— Your objective —
Write the records out again exactly, leaving no images in.

● ● ● ● ● ● ●

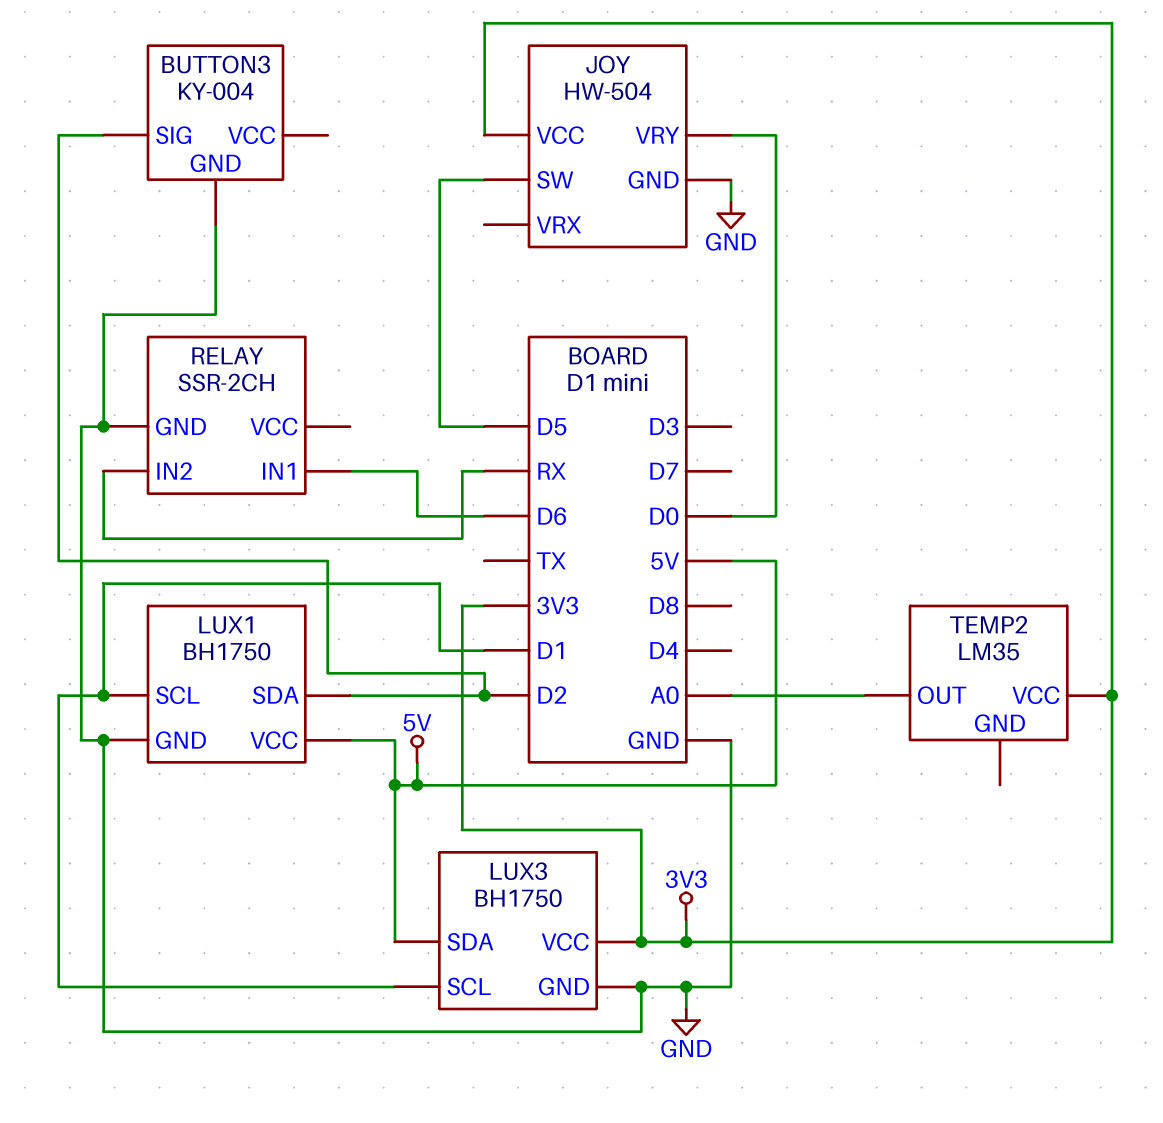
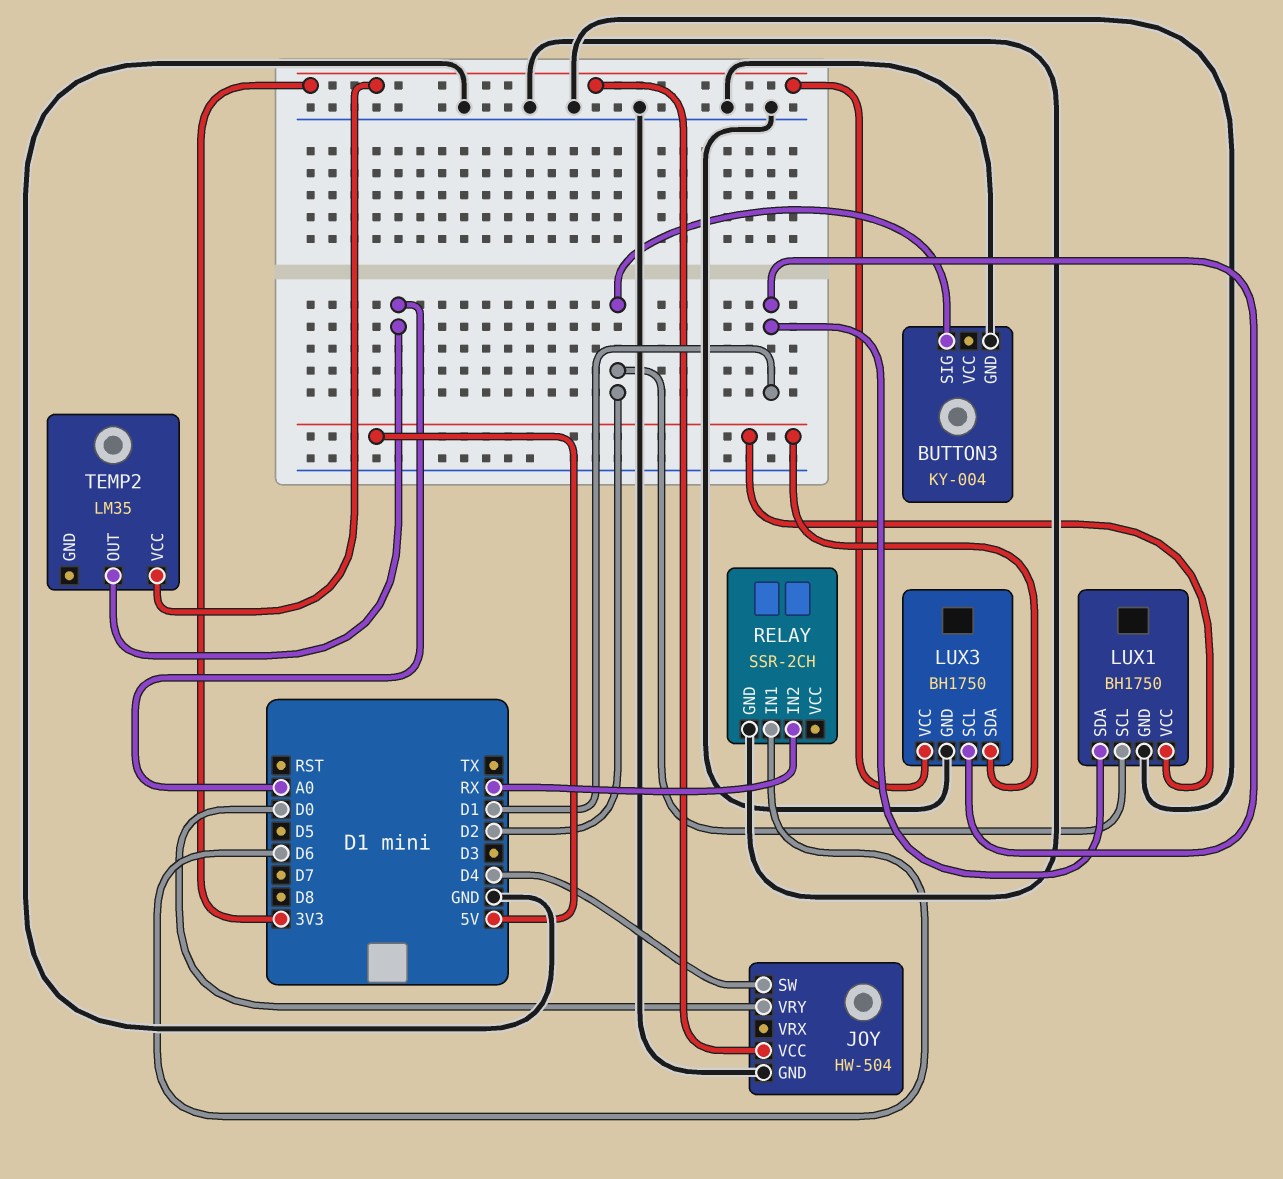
JOY pin SW: D5 -> D4
LUX1 pin SCL: D1 -> D2
LUX1 pin SDA: D2 -> D1

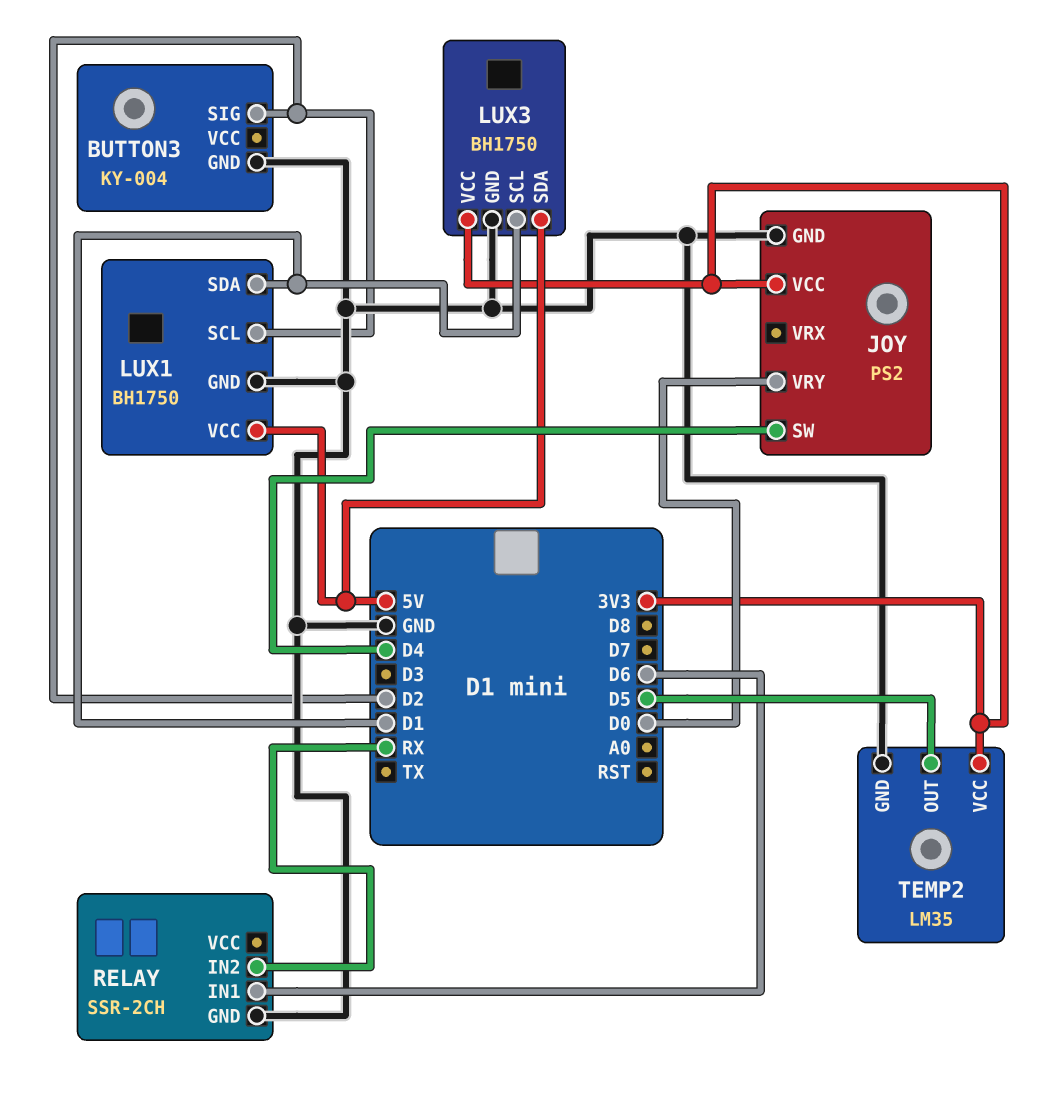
JOY: HW-504 -> PS2
TEMP2 pin GND: none -> GND
TEMP2 pin OUT: A0 -> D5

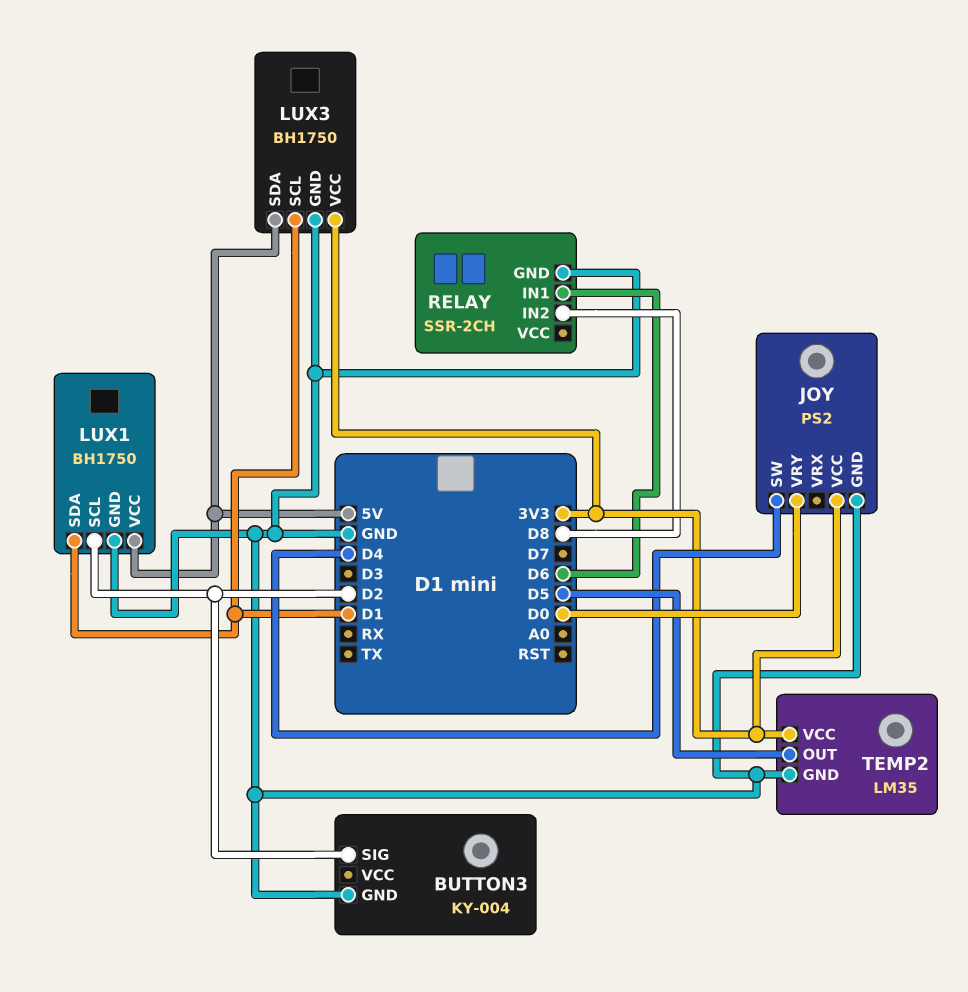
RELAY pin IN2: RX -> D8

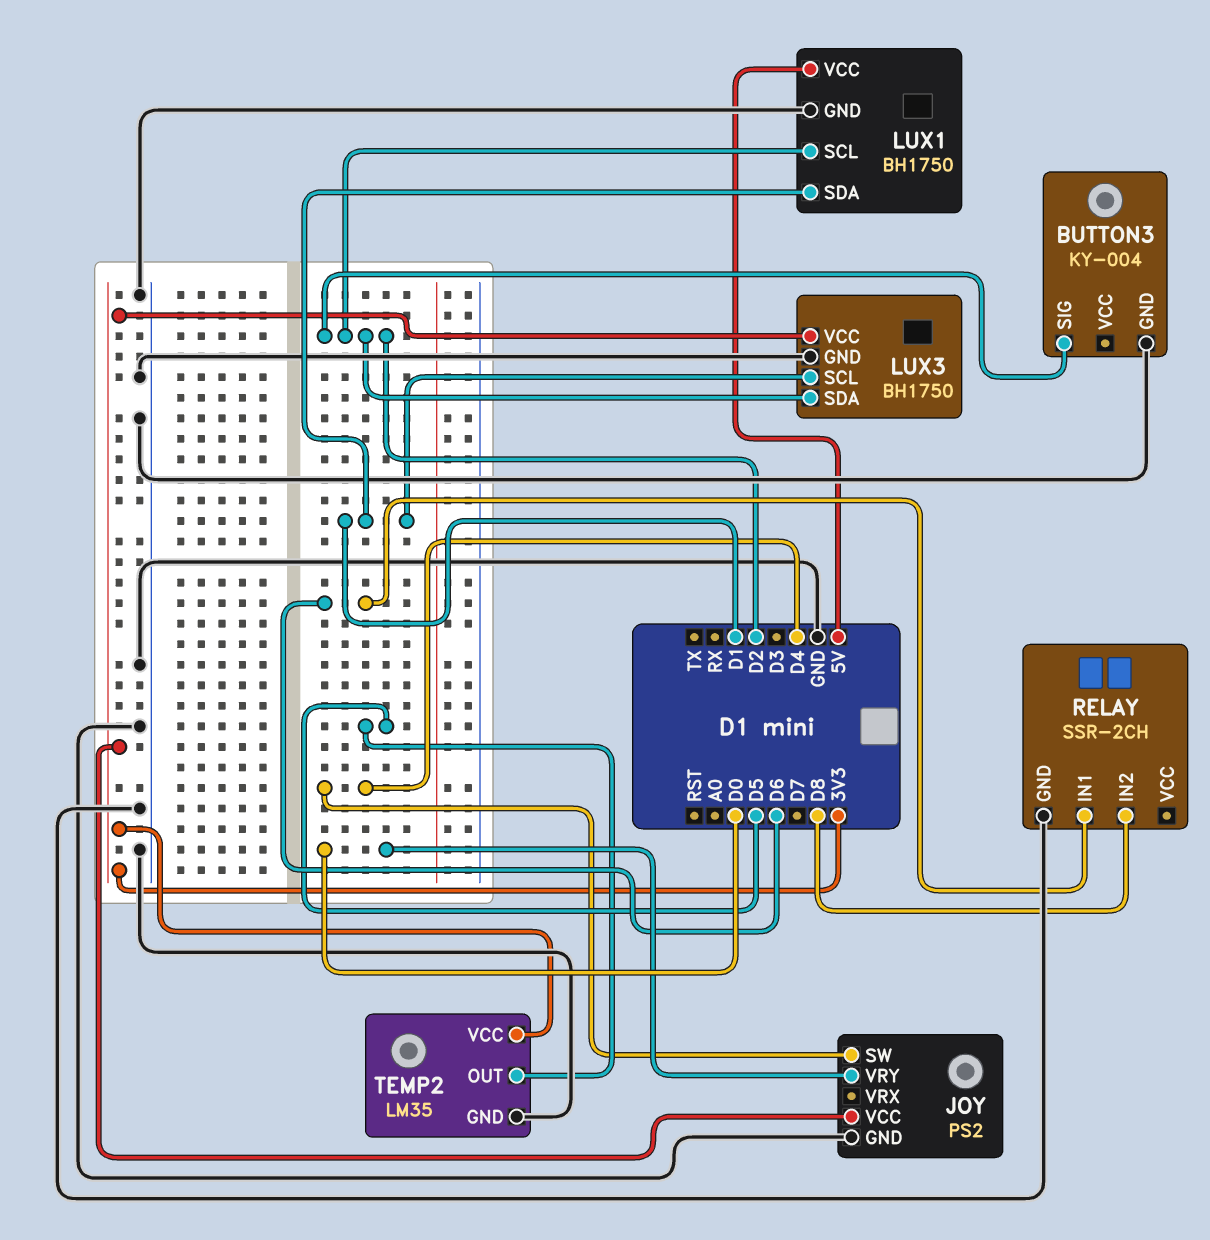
LUX3 pin SDA: 5V -> D2

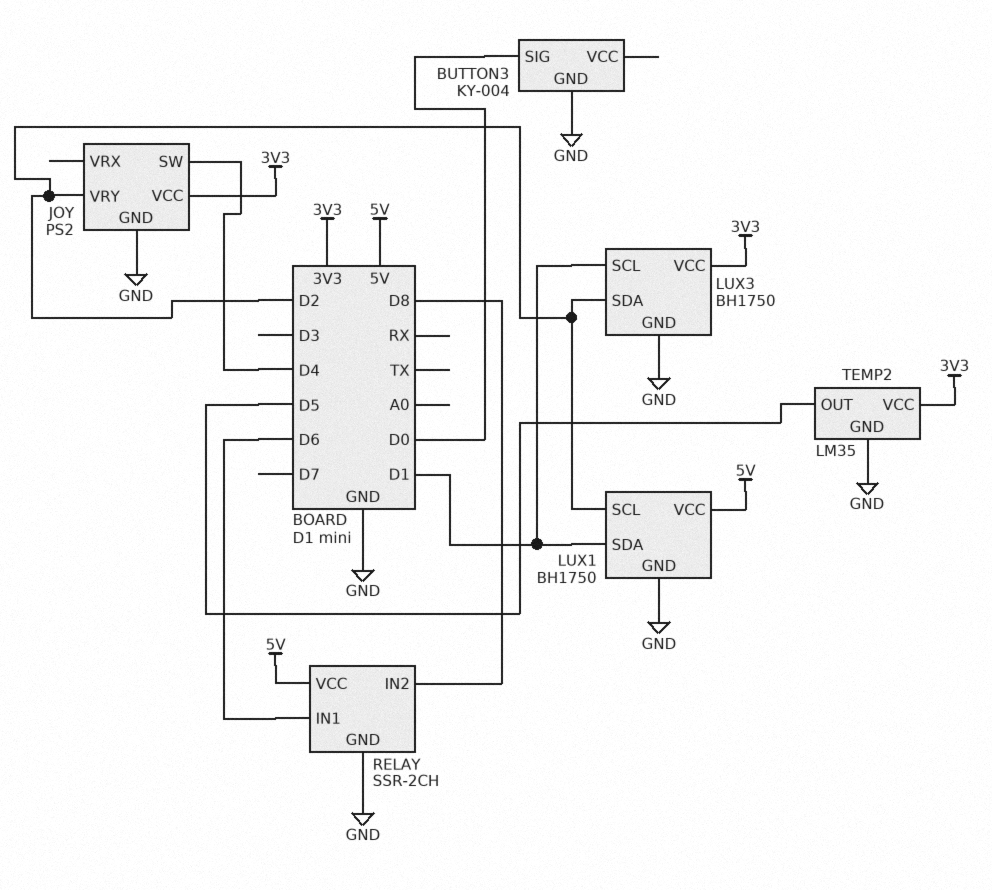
BUTTON3 pin SIG: D2 -> D0
JOY pin VRY: D0 -> D2
RELAY pin VCC: none -> 5V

● ● ● ● ● ● ●

— Answer box —
JOY pin SW: D5 -> D4
LUX1 pin SCL: D1 -> D2
LUX1 pin SDA: D2 -> D1

JOY: HW-504 -> PS2
TEMP2 pin GND: none -> GND
TEMP2 pin OUT: A0 -> D5

RELAY pin IN2: RX -> D8

LUX3 pin SDA: 5V -> D2

BUTTON3 pin SIG: D2 -> D0
JOY pin VRY: D0 -> D2
RELAY pin VCC: none -> 5V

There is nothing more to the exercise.